(Beginning of SUPPLIED DATA)
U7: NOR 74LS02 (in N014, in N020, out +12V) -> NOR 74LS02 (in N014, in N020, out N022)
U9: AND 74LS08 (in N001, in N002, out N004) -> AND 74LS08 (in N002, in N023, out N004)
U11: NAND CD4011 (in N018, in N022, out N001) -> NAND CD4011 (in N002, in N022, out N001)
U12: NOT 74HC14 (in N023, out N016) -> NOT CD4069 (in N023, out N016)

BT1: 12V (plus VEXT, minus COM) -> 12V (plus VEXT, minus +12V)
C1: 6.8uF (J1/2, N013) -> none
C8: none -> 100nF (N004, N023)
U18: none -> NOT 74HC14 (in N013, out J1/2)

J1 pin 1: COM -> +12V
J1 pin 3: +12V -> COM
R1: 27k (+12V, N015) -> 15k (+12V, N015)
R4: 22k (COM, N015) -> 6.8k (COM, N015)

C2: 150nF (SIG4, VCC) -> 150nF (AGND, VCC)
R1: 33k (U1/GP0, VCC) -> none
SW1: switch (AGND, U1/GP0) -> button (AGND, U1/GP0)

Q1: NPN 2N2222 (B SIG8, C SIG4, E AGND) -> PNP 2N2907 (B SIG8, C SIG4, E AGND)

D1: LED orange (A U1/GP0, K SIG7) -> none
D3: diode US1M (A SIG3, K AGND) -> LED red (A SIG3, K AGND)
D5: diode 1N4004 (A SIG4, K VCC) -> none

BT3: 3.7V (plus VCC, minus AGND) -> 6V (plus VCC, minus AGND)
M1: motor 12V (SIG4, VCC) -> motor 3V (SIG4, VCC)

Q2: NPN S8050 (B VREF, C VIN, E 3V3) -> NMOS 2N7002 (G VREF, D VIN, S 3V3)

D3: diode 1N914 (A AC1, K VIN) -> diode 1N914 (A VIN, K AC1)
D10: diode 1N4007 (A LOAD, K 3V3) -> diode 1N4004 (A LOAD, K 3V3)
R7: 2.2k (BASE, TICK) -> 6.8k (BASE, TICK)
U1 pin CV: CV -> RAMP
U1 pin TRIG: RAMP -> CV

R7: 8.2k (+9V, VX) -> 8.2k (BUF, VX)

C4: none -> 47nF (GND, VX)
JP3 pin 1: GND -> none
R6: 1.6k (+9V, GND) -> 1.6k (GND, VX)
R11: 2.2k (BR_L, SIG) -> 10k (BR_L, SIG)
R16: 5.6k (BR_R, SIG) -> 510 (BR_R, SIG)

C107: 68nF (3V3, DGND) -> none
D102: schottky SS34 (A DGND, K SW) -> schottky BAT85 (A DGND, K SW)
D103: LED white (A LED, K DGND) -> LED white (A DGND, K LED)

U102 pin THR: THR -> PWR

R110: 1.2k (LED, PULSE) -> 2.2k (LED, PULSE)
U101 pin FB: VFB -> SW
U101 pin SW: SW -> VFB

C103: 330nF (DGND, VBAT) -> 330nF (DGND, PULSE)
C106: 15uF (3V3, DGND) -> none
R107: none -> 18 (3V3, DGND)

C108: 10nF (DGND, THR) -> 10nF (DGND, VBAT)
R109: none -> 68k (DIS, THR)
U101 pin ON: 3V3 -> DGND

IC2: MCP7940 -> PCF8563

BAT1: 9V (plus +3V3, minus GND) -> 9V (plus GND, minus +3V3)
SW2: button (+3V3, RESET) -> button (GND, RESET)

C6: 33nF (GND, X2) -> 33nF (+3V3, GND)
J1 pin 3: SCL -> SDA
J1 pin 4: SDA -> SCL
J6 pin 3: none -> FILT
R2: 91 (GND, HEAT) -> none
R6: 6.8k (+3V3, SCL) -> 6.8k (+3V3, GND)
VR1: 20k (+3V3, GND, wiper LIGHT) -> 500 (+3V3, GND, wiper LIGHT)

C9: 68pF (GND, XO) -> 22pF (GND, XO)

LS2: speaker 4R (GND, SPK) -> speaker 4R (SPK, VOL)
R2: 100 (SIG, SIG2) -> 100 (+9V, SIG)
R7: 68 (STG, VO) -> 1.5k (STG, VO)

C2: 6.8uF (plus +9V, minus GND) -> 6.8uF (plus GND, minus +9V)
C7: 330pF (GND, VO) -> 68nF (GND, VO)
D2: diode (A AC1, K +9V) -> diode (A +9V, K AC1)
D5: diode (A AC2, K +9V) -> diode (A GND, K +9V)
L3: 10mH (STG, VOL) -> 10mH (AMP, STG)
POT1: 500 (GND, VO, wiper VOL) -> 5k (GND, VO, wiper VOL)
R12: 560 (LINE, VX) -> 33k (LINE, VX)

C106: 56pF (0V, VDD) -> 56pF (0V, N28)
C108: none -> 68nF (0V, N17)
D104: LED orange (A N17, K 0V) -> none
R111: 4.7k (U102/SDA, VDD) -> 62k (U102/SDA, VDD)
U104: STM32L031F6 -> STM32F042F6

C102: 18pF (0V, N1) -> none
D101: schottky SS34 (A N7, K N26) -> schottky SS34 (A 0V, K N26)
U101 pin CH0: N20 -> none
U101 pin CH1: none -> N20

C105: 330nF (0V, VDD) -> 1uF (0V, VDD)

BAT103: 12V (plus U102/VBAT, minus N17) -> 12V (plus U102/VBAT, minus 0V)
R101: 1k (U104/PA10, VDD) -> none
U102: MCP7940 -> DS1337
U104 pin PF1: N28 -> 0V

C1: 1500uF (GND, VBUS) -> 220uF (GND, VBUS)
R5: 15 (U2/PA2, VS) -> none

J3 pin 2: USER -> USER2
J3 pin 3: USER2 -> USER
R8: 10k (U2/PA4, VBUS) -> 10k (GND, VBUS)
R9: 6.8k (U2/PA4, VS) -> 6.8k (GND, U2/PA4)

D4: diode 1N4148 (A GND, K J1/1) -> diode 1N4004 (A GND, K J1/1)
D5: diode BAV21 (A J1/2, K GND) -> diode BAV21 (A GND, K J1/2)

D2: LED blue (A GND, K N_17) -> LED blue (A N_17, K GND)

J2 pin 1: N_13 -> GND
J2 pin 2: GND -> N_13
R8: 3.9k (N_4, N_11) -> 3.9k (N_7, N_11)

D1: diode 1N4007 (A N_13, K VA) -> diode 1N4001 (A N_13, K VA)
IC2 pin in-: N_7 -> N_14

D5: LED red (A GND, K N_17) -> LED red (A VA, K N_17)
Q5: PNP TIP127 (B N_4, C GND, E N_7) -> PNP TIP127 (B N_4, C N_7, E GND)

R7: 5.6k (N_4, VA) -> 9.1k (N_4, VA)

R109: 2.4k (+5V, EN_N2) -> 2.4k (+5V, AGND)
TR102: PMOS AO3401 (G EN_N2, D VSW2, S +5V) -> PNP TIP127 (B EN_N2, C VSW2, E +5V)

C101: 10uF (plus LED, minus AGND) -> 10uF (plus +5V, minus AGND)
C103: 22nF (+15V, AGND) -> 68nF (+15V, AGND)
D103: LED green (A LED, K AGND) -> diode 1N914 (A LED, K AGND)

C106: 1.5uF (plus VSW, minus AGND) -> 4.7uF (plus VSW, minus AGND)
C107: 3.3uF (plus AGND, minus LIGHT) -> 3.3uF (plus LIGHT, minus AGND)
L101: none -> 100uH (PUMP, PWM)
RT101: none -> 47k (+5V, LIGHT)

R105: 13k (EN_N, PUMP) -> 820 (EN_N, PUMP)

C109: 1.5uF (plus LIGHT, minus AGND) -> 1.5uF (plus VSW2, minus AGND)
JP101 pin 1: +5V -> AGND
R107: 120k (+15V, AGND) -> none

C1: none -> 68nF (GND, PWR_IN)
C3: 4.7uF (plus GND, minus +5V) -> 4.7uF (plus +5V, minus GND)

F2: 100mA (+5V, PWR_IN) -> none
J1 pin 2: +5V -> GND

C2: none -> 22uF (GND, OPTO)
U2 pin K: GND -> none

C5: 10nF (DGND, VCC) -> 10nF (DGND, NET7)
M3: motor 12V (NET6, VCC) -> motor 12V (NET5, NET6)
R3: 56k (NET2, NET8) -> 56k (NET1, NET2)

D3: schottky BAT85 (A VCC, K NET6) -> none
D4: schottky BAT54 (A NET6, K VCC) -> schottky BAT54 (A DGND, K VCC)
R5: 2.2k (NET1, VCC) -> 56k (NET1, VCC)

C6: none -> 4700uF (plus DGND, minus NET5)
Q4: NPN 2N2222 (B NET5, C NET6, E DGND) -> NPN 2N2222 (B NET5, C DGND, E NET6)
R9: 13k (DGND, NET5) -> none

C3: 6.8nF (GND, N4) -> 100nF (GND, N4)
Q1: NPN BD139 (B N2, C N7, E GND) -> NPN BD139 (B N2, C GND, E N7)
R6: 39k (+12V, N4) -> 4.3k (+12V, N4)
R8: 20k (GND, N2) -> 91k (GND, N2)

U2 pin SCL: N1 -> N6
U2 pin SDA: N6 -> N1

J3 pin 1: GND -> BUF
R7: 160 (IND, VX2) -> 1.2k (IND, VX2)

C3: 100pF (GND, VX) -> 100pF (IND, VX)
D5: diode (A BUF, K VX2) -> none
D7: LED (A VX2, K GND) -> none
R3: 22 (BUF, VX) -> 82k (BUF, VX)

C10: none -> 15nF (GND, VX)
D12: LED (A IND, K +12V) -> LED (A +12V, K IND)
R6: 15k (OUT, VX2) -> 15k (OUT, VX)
(End of SUPPLIED DATA)
- **WHAT YOU HAVE TO DO**
When the line with "U101 pin CH1: none -> N20" is reached in the data above, start copying there, and copy each line exactly until the line with "D5: LED red" has been copied; copy nothing else.

- **PROBLEM SOLUTION**
U101 pin CH1: none -> N20

C105: 330nF (0V, VDD) -> 1uF (0V, VDD)

BAT103: 12V (plus U102/VBAT, minus N17) -> 12V (plus U102/VBAT, minus 0V)
R101: 1k (U104/PA10, VDD) -> none
U102: MCP7940 -> DS1337
U104 pin PF1: N28 -> 0V

C1: 1500uF (GND, VBUS) -> 220uF (GND, VBUS)
R5: 15 (U2/PA2, VS) -> none

J3 pin 2: USER -> USER2
J3 pin 3: USER2 -> USER
R8: 10k (U2/PA4, VBUS) -> 10k (GND, VBUS)
R9: 6.8k (U2/PA4, VS) -> 6.8k (GND, U2/PA4)

D4: diode 1N4148 (A GND, K J1/1) -> diode 1N4004 (A GND, K J1/1)
D5: diode BAV21 (A J1/2, K GND) -> diode BAV21 (A GND, K J1/2)

D2: LED blue (A GND, K N_17) -> LED blue (A N_17, K GND)

J2 pin 1: N_13 -> GND
J2 pin 2: GND -> N_13
R8: 3.9k (N_4, N_11) -> 3.9k (N_7, N_11)

D1: diode 1N4007 (A N_13, K VA) -> diode 1N4001 (A N_13, K VA)
IC2 pin in-: N_7 -> N_14

D5: LED red (A GND, K N_17) -> LED red (A VA, K N_17)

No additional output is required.